Input material:
-- Opening Marker --

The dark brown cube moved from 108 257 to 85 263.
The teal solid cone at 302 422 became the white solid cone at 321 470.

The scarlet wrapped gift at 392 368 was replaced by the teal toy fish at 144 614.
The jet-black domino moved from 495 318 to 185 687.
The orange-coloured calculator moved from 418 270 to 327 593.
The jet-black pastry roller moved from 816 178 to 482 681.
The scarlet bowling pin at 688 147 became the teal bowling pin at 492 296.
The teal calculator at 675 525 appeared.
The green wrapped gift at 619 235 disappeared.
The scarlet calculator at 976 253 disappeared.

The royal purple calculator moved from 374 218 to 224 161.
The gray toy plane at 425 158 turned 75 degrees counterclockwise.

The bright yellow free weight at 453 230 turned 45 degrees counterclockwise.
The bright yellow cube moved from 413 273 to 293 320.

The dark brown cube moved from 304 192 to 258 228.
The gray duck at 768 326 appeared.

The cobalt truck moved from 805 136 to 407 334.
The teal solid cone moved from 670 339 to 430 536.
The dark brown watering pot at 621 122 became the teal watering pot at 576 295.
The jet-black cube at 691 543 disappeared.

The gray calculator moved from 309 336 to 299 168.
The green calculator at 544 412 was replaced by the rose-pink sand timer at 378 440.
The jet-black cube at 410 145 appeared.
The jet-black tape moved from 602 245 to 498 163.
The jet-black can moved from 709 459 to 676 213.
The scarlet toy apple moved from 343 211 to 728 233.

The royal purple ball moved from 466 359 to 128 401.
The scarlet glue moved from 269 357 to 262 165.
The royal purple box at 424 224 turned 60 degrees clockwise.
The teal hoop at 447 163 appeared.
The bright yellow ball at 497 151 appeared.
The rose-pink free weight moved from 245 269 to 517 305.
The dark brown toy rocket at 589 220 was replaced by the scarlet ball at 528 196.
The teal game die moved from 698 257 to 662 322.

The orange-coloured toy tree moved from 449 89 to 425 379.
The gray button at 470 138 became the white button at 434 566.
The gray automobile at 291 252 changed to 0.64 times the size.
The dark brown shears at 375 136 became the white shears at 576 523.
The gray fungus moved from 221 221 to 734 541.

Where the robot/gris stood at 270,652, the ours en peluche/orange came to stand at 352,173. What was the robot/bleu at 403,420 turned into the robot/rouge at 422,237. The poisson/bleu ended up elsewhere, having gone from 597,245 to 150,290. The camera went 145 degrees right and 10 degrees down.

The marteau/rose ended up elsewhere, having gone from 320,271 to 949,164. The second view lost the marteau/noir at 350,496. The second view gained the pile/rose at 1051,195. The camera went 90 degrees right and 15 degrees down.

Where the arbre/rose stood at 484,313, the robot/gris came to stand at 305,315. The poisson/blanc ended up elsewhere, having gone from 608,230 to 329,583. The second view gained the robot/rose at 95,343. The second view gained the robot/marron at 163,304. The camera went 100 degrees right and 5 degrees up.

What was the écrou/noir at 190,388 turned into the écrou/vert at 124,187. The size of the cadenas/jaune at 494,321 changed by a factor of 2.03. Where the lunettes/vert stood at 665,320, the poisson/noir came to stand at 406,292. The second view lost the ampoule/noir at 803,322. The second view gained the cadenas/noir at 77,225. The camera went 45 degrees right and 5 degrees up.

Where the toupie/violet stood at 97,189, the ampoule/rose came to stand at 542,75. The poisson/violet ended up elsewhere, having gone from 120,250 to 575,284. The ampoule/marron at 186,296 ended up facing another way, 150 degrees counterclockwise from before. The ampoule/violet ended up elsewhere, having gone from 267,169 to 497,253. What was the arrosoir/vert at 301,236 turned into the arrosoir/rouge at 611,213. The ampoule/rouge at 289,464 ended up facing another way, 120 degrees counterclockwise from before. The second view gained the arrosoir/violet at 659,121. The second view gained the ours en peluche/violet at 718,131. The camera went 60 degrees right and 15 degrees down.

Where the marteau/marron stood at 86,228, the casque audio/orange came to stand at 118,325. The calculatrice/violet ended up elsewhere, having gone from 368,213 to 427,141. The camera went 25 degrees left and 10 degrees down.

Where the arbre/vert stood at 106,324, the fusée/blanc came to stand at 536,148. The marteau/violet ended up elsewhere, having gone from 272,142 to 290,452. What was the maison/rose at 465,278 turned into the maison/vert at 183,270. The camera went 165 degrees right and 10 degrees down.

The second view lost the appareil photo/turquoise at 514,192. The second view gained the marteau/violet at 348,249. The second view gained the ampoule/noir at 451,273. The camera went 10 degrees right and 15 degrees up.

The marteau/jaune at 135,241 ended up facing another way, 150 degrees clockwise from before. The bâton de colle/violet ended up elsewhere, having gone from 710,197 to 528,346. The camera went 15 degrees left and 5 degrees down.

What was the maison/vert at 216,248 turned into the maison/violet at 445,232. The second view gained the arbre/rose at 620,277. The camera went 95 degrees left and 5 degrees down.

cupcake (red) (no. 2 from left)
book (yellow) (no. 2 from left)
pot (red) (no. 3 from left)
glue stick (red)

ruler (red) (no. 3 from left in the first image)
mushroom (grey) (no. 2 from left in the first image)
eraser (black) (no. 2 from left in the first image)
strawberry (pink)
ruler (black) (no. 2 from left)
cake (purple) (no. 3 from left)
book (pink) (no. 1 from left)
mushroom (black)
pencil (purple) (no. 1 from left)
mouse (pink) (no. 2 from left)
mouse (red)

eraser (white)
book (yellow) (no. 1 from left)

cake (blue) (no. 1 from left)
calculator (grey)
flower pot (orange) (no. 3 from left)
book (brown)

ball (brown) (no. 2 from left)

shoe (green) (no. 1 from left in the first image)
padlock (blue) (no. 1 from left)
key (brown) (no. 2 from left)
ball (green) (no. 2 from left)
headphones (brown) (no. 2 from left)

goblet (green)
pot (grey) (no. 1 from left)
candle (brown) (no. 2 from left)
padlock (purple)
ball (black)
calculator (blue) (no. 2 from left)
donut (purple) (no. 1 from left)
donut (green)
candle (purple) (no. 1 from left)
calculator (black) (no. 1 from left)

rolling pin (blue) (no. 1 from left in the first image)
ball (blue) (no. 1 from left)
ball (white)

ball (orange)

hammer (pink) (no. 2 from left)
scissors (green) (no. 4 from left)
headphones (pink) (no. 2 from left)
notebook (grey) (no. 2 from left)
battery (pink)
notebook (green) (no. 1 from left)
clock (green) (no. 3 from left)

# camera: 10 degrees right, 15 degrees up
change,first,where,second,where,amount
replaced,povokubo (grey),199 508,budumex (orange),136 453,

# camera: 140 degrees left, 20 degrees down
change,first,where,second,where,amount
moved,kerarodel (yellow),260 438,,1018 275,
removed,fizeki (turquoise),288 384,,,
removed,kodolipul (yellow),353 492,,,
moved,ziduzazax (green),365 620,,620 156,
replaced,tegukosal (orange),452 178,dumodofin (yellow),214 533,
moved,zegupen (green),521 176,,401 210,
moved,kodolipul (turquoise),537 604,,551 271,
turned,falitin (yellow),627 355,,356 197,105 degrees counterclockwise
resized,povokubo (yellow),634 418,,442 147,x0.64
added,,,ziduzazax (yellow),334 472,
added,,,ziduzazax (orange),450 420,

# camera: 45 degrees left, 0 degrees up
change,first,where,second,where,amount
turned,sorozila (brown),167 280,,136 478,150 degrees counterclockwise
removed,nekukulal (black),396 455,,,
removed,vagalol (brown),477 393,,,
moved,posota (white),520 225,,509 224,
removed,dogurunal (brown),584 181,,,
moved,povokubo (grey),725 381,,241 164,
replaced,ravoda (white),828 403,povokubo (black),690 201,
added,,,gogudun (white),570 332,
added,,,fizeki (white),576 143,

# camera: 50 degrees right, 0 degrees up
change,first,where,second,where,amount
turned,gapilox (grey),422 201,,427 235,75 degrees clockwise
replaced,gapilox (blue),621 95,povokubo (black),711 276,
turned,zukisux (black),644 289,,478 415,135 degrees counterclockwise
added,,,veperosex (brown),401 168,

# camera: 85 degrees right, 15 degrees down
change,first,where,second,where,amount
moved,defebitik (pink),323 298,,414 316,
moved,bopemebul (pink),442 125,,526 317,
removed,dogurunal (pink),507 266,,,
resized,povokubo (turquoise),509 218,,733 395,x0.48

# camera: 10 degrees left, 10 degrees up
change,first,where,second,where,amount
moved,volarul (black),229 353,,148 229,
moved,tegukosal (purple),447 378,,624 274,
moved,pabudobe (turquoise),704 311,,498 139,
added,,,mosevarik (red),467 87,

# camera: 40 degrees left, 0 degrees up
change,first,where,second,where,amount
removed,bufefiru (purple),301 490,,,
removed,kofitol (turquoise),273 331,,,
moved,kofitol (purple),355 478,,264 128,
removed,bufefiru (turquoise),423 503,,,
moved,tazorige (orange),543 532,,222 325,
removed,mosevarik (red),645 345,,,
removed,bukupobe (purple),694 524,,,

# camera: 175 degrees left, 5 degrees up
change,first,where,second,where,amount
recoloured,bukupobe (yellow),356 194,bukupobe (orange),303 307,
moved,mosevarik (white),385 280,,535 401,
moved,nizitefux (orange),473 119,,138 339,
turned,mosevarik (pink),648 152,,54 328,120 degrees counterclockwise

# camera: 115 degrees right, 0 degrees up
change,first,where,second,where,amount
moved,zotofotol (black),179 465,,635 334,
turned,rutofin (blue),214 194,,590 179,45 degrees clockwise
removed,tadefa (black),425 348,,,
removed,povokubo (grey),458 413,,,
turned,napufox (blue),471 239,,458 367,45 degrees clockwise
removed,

-- Closing Marker --

Directions for this task: Extract exactly and only the lines above from the line containing "cupcake (red) (no. 2 from left)" through the line containing "pot (red) (no. 3 from left)", both end lines included.

Exercise response:
cupcake (red) (no. 2 from left)
book (yellow) (no. 2 from left)
pot (red) (no. 3 from left)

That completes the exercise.